--- INSTRUCTIONS TO FOLLOW ---
Beginning at the line that contains "yellow brick G2 level 1 -> none", return every remaining line of the data below exactly; return nothing before it.

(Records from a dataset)

___

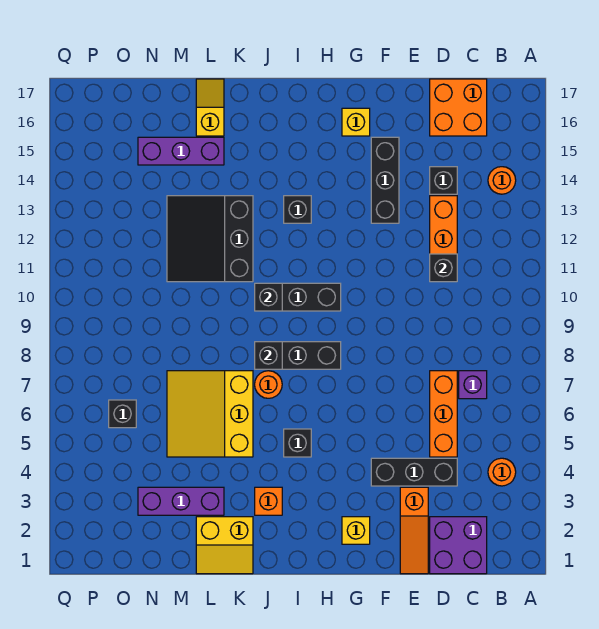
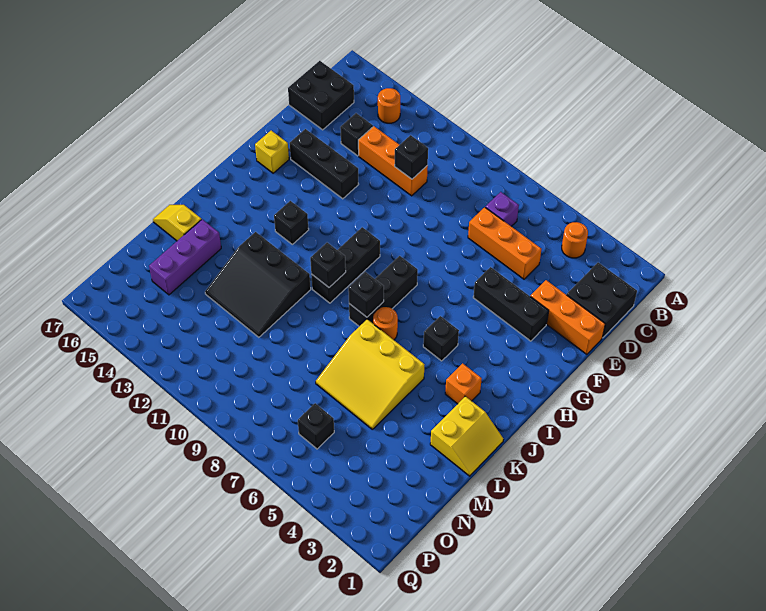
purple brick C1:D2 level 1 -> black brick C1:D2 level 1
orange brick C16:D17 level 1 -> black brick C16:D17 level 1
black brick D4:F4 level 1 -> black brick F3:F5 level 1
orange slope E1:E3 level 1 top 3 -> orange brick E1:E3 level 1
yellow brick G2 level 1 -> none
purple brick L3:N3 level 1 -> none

___

--- WRITTEN ANSWER ---
yellow brick G2 level 1 -> none
purple brick L3:N3 level 1 -> none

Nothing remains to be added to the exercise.